__Exercise__
The full listing, from first line to last, should be set down again exactly.

__Records for processing__

###

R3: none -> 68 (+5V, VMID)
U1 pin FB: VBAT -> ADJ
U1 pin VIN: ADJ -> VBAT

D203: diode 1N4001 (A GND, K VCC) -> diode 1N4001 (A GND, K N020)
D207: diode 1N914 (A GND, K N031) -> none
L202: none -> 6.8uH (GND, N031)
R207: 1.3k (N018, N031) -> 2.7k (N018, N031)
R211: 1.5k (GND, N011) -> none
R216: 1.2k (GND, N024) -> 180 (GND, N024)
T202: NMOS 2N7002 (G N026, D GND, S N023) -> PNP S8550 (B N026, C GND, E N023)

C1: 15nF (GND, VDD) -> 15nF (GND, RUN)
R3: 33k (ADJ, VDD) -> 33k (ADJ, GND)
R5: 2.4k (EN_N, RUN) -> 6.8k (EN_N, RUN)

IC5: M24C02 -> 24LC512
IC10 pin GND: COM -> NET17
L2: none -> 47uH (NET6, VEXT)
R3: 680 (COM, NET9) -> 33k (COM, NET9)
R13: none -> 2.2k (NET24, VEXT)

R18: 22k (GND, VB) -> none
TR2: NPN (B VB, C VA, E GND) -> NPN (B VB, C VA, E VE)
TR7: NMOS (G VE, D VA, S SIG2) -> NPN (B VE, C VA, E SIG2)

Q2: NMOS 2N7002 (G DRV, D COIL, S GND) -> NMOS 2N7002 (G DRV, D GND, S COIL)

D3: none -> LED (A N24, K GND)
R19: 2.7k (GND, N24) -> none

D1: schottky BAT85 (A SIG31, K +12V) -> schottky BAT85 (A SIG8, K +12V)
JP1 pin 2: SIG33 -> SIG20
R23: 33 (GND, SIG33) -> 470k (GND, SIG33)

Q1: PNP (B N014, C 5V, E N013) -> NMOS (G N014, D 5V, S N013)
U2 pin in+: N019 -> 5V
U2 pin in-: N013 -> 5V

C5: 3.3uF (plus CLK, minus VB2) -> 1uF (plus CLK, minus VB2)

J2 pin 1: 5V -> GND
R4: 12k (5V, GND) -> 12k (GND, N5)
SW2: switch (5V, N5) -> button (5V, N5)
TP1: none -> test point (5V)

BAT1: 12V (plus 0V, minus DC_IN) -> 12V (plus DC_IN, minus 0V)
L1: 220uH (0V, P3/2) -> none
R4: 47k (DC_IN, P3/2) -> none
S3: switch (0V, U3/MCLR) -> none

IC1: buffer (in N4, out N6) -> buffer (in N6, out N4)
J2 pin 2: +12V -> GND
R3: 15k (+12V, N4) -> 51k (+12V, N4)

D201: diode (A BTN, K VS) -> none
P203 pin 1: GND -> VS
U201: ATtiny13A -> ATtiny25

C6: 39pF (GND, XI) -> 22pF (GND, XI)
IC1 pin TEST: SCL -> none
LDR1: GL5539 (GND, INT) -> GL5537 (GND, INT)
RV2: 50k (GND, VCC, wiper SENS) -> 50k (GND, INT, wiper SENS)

###

__Exercise response__
R3: none -> 68 (+5V, VMID)
U1 pin FB: VBAT -> ADJ
U1 pin VIN: ADJ -> VBAT

D203: diode 1N4001 (A GND, K VCC) -> diode 1N4001 (A GND, K N020)
D207: diode 1N914 (A GND, K N031) -> none
L202: none -> 6.8uH (GND, N031)
R207: 1.3k (N018, N031) -> 2.7k (N018, N031)
R211: 1.5k (GND, N011) -> none
R216: 1.2k (GND, N024) -> 180 (GND, N024)
T202: NMOS 2N7002 (G N026, D GND, S N023) -> PNP S8550 (B N026, C GND, E N023)

C1: 15nF (GND, VDD) -> 15nF (GND, RUN)
R3: 33k (ADJ, VDD) -> 33k (ADJ, GND)
R5: 2.4k (EN_N, RUN) -> 6.8k (EN_N, RUN)

IC5: M24C02 -> 24LC512
IC10 pin GND: COM -> NET17
L2: none -> 47uH (NET6, VEXT)
R3: 680 (COM, NET9) -> 33k (COM, NET9)
R13: none -> 2.2k (NET24, VEXT)

R18: 22k (GND, VB) -> none
TR2: NPN (B VB, C VA, E GND) -> NPN (B VB, C VA, E VE)
TR7: NMOS (G VE, D VA, S SIG2) -> NPN (B VE, C VA, E SIG2)

Q2: NMOS 2N7002 (G DRV, D COIL, S GND) -> NMOS 2N7002 (G DRV, D GND, S COIL)

D3: none -> LED (A N24, K GND)
R19: 2.7k (GND, N24) -> none

D1: schottky BAT85 (A SIG31, K +12V) -> schottky BAT85 (A SIG8, K +12V)
JP1 pin 2: SIG33 -> SIG20
R23: 33 (GND, SIG33) -> 470k (GND, SIG33)

Q1: PNP (B N014, C 5V, E N013) -> NMOS (G N014, D 5V, S N013)
U2 pin in+: N019 -> 5V
U2 pin in-: N013 -> 5V

C5: 3.3uF (plus CLK, minus VB2) -> 1uF (plus CLK, minus VB2)

J2 pin 1: 5V -> GND
R4: 12k (5V, GND) -> 12k (GND, N5)
SW2: switch (5V, N5) -> button (5V, N5)
TP1: none -> test point (5V)

BAT1: 12V (plus 0V, minus DC_IN) -> 12V (plus DC_IN, minus 0V)
L1: 220uH (0V, P3/2) -> none
R4: 47k (DC_IN, P3/2) -> none
S3: switch (0V, U3/MCLR) -> none

IC1: buffer (in N4, out N6) -> buffer (in N6, out N4)
J2 pin 2: +12V -> GND
R3: 15k (+12V, N4) -> 51k (+12V, N4)

D201: diode (A BTN, K VS) -> none
P203 pin 1: GND -> VS
U201: ATtiny13A -> ATtiny25

C6: 39pF (GND, XI) -> 22pF (GND, XI)
IC1 pin TEST: SCL -> none
LDR1: GL5539 (GND, INT) -> GL5537 (GND, INT)
RV2: 50k (GND, VCC, wiper SENS) -> 50k (GND, INT, wiper SENS)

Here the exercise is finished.